TASK STATEMENT |
Rewrite the items below, swapping every "red diamond" for "red rhombus" and leaving the rest untouched.

PROVIDED DATA |
++++
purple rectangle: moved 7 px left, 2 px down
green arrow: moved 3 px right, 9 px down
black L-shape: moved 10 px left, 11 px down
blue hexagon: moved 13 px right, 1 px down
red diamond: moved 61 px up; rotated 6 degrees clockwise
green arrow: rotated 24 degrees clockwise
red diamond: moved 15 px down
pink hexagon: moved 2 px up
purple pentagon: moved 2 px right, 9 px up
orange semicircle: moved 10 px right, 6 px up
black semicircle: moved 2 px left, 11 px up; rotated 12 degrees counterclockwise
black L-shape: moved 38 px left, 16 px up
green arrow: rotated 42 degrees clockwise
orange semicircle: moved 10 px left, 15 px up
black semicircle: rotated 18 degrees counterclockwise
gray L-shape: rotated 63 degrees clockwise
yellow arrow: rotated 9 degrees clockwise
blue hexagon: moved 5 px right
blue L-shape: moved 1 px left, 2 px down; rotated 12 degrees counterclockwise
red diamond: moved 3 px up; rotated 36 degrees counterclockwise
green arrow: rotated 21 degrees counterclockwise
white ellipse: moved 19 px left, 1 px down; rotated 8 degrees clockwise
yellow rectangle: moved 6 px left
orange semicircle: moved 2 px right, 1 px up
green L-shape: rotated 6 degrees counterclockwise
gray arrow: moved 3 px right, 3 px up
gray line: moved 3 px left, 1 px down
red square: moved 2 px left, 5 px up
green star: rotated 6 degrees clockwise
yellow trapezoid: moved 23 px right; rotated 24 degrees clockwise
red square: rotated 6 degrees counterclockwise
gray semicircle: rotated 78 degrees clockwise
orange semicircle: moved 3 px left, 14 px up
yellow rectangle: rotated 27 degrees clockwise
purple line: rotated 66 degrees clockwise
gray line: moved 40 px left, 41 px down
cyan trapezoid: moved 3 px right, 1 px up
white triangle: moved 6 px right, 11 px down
++++
RESPONSE |
purple rectangle: moved 7 px left, 2 px down
green arrow: moved 3 px right, 9 px down
black L-shape: moved 10 px left, 11 px down
blue hexagon: moved 13 px right, 1 px down
red rhombus: moved 61 px up; rotated 6 degrees clockwise
green arrow: rotated 24 degrees clockwise
red rhombus: moved 15 px down
pink hexagon: moved 2 px up
purple pentagon: moved 2 px right, 9 px up
orange semicircle: moved 10 px right, 6 px up
black semicircle: moved 2 px left, 11 px up; rotated 12 degrees counterclockwise
black L-shape: moved 38 px left, 16 px up
green arrow: rotated 42 degrees clockwise
orange semicircle: moved 10 px left, 15 px up
black semicircle: rotated 18 degrees counterclockwise
gray L-shape: rotated 63 degrees clockwise
yellow arrow: rotated 9 degrees clockwise
blue hexagon: moved 5 px right
blue L-shape: moved 1 px left, 2 px down; rotated 12 degrees counterclockwise
red rhombus: moved 3 px up; rotated 36 degrees counterclockwise
green arrow: rotated 21 degrees counterclockwise
white ellipse: moved 19 px left, 1 px down; rotated 8 degrees clockwise
yellow rectangle: moved 6 px left
orange semicircle: moved 2 px right, 1 px up
green L-shape: rotated 6 degrees counterclockwise
gray arrow: moved 3 px right, 3 px up
gray line: moved 3 px left, 1 px down
red square: moved 2 px left, 5 px up
green star: rotated 6 degrees clockwise
yellow trapezoid: moved 23 px right; rotated 24 degrees clockwise
red square: rotated 6 degrees counterclockwise
gray semicircle: rotated 78 degrees clockwise
orange semicircle: moved 3 px left, 14 px up
yellow rectangle: rotated 27 degrees clockwise
purple line: rotated 66 degrees clockwise
gray line: moved 40 px left, 41 px down
cyan trapezoid: moved 3 px right, 1 px up
white triangle: moved 6 px right, 11 px down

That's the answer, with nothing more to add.